» EXERCISE AIM
Only a slice of the listing below is wanted. Retype the lines from the one containing "grey watering can: 5 -> 7" through the one containing "white lamp: 3 -> 4", exactly, both ends included.

*** AVAILABLE DATA Section Begins ***

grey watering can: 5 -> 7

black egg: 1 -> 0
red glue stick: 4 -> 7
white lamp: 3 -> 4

*** AVAILABLE DATA Section Ends ***
*** AVAILABLE DATA Section Begins ***

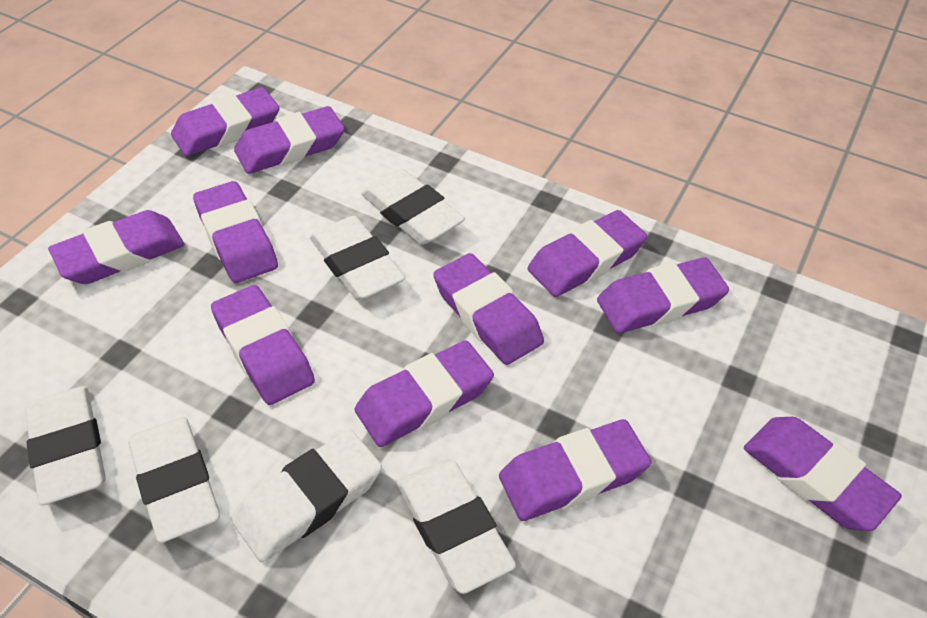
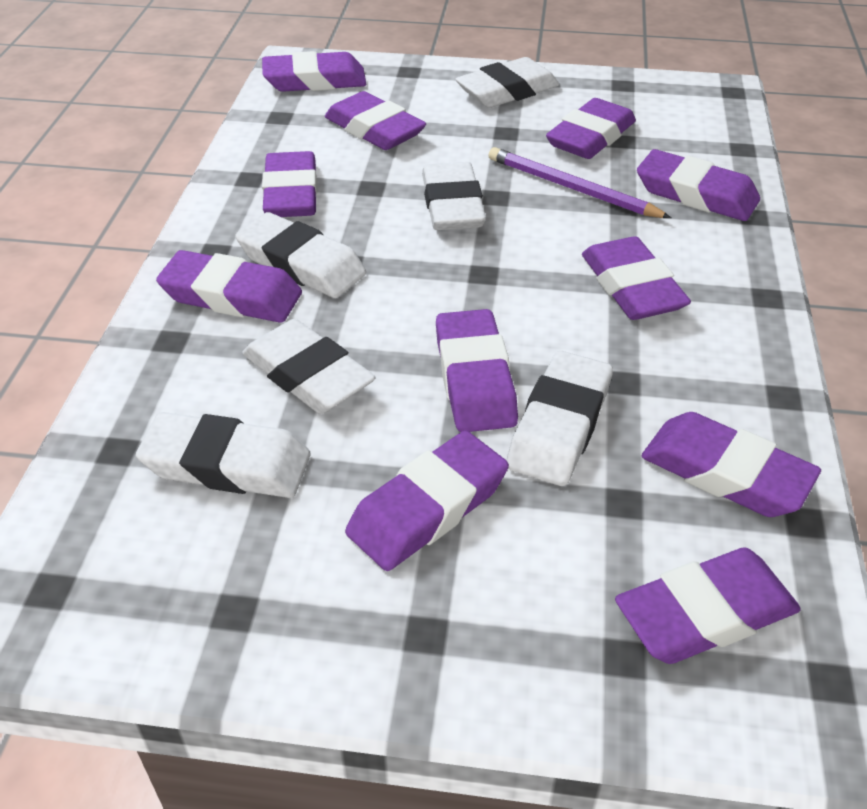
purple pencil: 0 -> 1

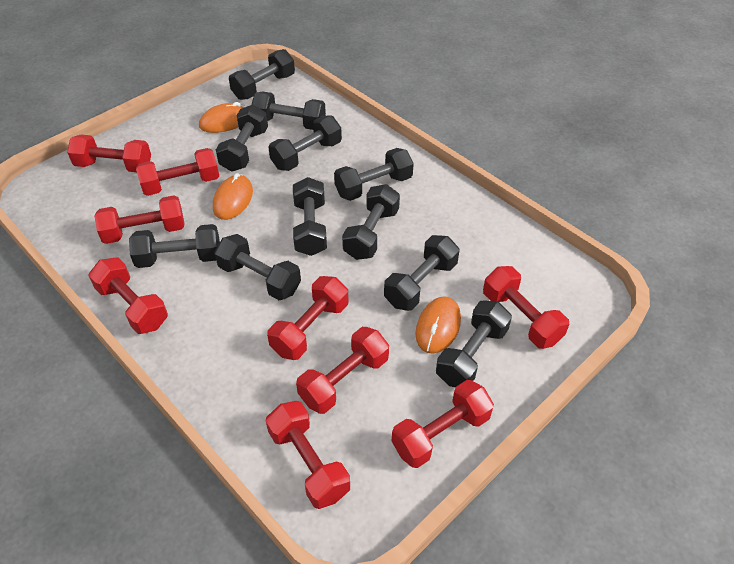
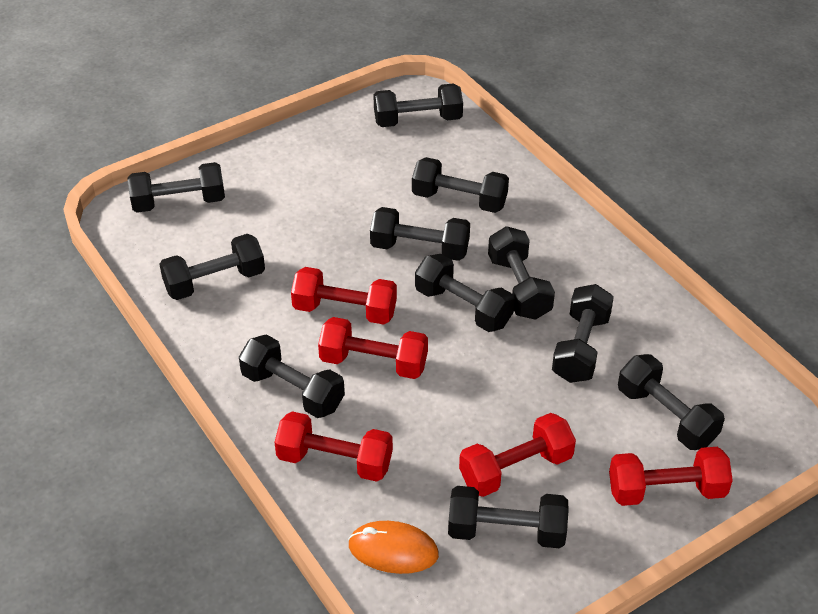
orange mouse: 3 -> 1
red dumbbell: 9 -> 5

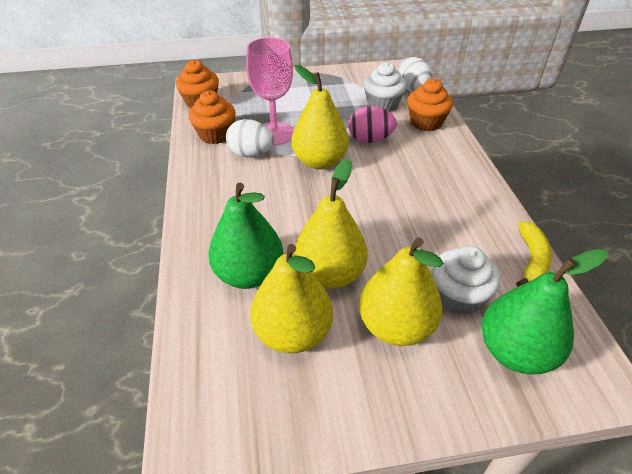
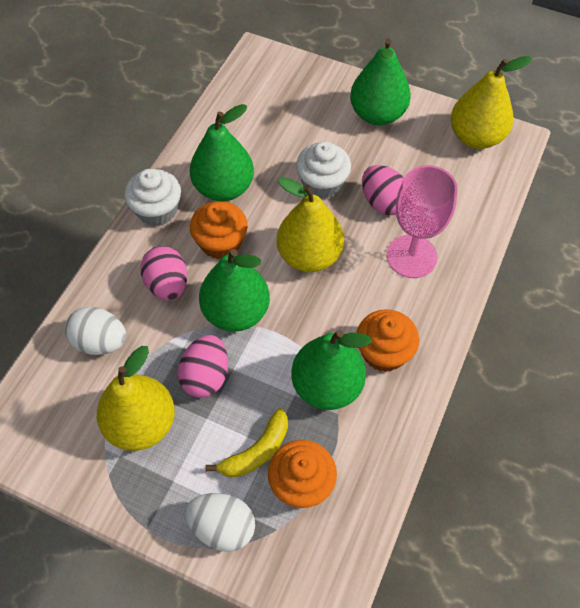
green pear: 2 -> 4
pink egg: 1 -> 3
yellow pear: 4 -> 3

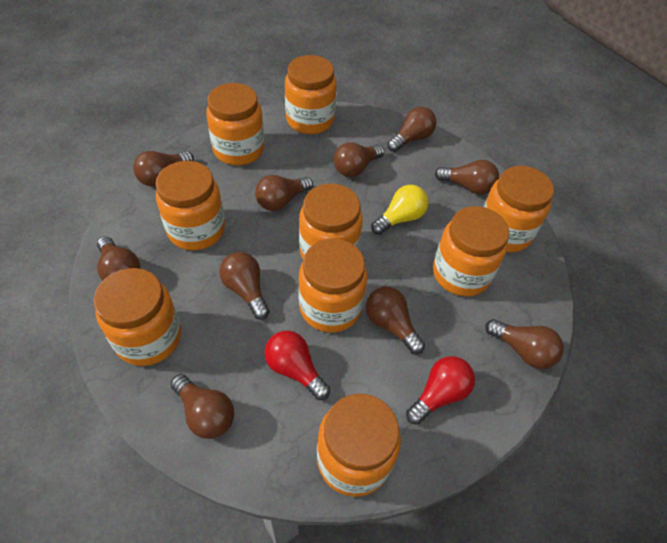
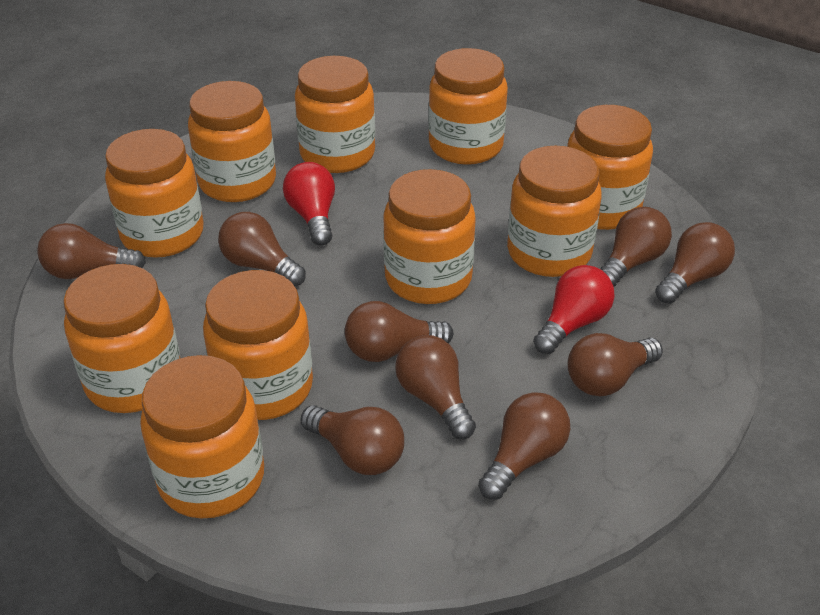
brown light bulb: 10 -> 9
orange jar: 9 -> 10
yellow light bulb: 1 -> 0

*** AVAILABLE DATA Section Ends ***

» ANSWER TO THE EXERCISE
grey watering can: 5 -> 7

black egg: 1 -> 0
red glue stick: 4 -> 7
white lamp: 3 -> 4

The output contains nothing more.